## Extracted data entries
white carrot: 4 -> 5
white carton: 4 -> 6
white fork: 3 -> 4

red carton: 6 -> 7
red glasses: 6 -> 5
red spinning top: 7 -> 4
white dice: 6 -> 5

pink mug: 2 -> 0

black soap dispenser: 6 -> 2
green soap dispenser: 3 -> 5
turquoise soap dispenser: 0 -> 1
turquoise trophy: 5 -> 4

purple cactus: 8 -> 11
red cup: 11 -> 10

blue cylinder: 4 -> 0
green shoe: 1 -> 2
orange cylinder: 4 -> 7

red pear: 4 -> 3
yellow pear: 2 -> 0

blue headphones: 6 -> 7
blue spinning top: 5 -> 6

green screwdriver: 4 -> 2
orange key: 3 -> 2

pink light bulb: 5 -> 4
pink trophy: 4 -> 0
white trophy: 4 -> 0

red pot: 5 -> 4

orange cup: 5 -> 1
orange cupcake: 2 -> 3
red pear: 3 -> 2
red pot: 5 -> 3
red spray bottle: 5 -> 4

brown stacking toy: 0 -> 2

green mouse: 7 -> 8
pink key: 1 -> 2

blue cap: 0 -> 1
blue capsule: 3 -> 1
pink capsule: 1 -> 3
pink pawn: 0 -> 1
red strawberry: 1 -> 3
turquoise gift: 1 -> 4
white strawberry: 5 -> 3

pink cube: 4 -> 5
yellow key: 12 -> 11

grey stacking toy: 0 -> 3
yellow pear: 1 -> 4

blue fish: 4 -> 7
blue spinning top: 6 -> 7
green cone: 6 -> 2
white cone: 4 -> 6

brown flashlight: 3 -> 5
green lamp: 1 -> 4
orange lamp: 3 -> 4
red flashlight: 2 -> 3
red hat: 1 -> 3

## Action item
Transcribe the records in full, so that each line reads exactly as before.

## Problem solution
white carrot: 4 -> 5
white carton: 4 -> 6
white fork: 3 -> 4

red carton: 6 -> 7
red glasses: 6 -> 5
red spinning top: 7 -> 4
white dice: 6 -> 5

pink mug: 2 -> 0

black soap dispenser: 6 -> 2
green soap dispenser: 3 -> 5
turquoise soap dispenser: 0 -> 1
turquoise trophy: 5 -> 4

purple cactus: 8 -> 11
red cup: 11 -> 10

blue cylinder: 4 -> 0
green shoe: 1 -> 2
orange cylinder: 4 -> 7

red pear: 4 -> 3
yellow pear: 2 -> 0

blue headphones: 6 -> 7
blue spinning top: 5 -> 6

green screwdriver: 4 -> 2
orange key: 3 -> 2

pink light bulb: 5 -> 4
pink trophy: 4 -> 0
white trophy: 4 -> 0

red pot: 5 -> 4

orange cup: 5 -> 1
orange cupcake: 2 -> 3
red pear: 3 -> 2
red pot: 5 -> 3
red spray bottle: 5 -> 4

brown stacking toy: 0 -> 2

green mouse: 7 -> 8
pink key: 1 -> 2

blue cap: 0 -> 1
blue capsule: 3 -> 1
pink capsule: 1 -> 3
pink pawn: 0 -> 1
red strawberry: 1 -> 3
turquoise gift: 1 -> 4
white strawberry: 5 -> 3

pink cube: 4 -> 5
yellow key: 12 -> 11

grey stacking toy: 0 -> 3
yellow pear: 1 -> 4

blue fish: 4 -> 7
blue spinning top: 6 -> 7
green cone: 6 -> 2
white cone: 4 -> 6

brown flashlight: 3 -> 5
green lamp: 1 -> 4
orange lamp: 3 -> 4
red flashlight: 2 -> 3
red hat: 1 -> 3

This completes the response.